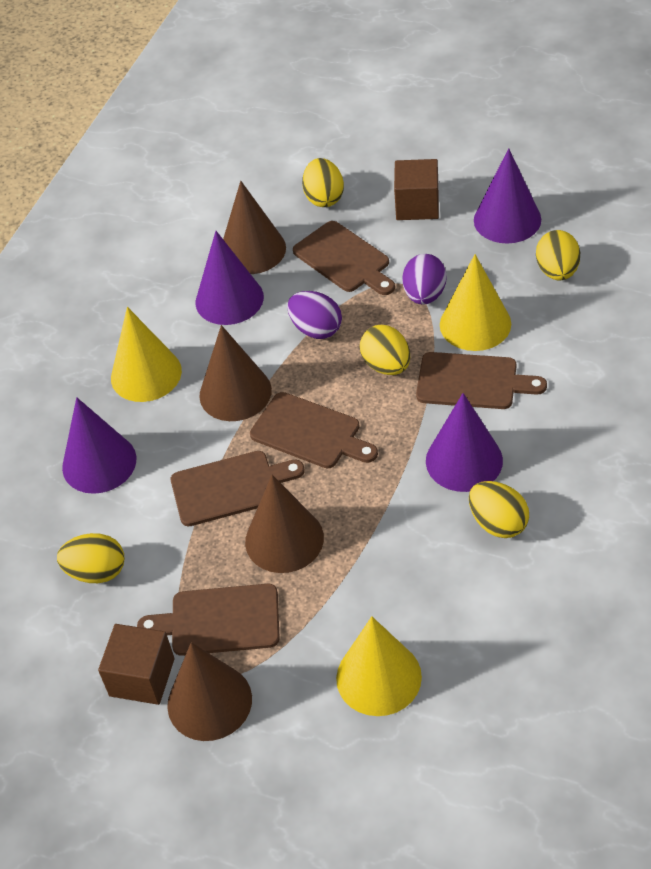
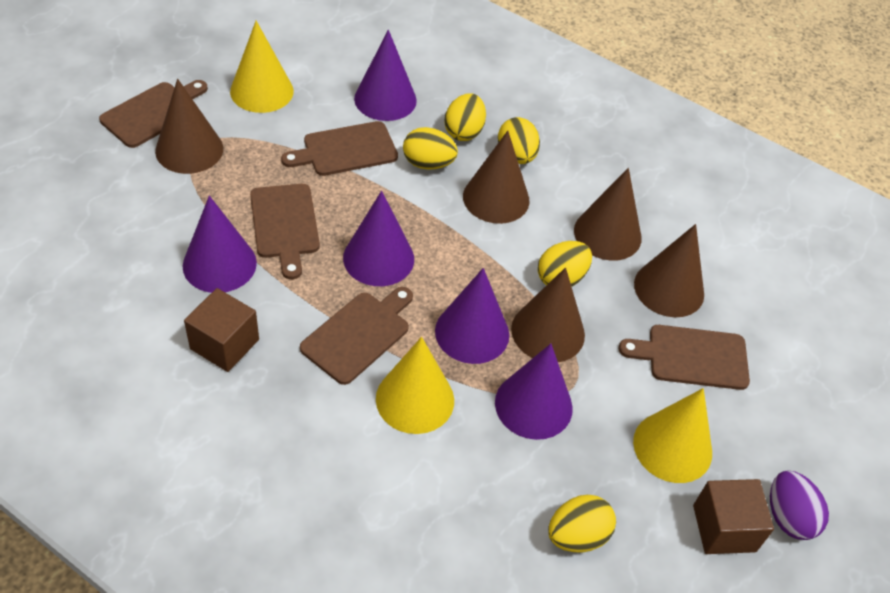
brown cone: 4 -> 5
purple cone: 4 -> 5
purple egg: 2 -> 1

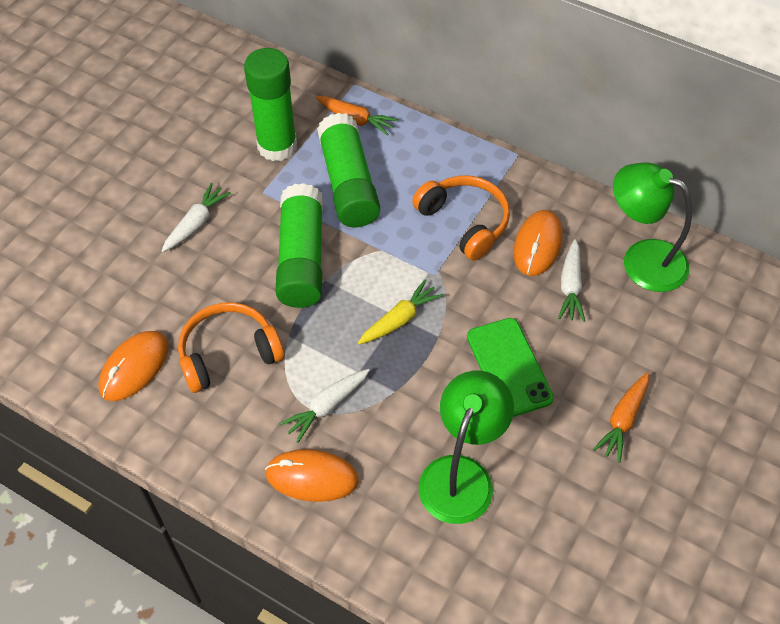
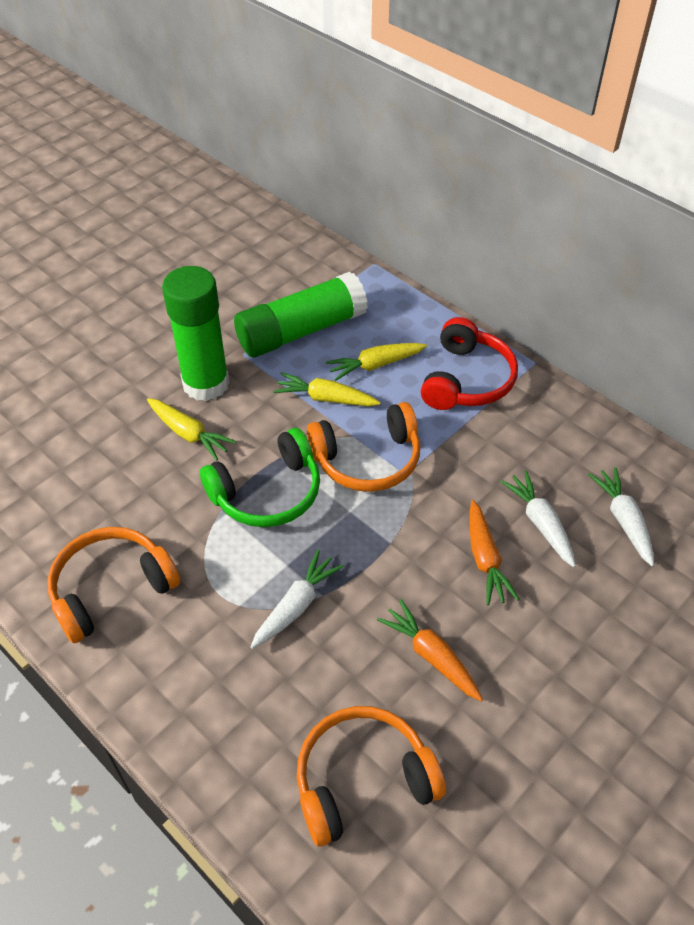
green glue stick: 3 -> 2
green headphones: 0 -> 1
green lamp: 2 -> 0
green phone: 1 -> 0
orange headphones: 2 -> 3
orange mouse: 3 -> 0
red headphones: 0 -> 1
yellow carrot: 1 -> 3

....

■ Exercise brief ■
Set down exactly, and only, the lines from the one with "green lamp: 2 -> 0" to the final line of the data.

■ Expected answer ■
green lamp: 2 -> 0
green phone: 1 -> 0
orange headphones: 2 -> 3
orange mouse: 3 -> 0
red headphones: 0 -> 1
yellow carrot: 1 -> 3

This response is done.